AIM OF THE TASK
The answer must be every line from the listing that holds the string "OLED".

╭─ DATA IN THIS EXERCISE

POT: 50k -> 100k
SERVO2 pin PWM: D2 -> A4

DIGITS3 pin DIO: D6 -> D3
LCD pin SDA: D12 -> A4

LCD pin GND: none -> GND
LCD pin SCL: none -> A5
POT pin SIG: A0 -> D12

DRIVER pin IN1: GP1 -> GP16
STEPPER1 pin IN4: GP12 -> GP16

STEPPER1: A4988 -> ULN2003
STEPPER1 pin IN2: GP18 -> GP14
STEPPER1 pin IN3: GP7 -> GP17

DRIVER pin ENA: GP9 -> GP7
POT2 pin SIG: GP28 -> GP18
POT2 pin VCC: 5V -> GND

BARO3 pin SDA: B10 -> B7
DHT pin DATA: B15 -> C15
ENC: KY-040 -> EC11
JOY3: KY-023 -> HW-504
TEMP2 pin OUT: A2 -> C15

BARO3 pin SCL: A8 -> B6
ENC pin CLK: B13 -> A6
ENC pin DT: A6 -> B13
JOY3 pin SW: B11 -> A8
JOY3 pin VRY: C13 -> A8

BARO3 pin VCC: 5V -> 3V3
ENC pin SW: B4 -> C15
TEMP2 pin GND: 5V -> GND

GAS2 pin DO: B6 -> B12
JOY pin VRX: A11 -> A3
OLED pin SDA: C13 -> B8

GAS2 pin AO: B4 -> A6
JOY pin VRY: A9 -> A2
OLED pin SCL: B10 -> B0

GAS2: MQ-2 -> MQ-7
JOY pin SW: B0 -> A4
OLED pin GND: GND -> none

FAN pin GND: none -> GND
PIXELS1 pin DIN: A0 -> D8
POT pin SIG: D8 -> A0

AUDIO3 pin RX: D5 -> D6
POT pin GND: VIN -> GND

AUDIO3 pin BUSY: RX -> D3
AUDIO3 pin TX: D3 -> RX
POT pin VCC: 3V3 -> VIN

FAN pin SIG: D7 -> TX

╰─

ANSWER SECTION
OLED pin SDA: C13 -> B8
OLED pin SCL: B10 -> B0
OLED pin GND: GND -> none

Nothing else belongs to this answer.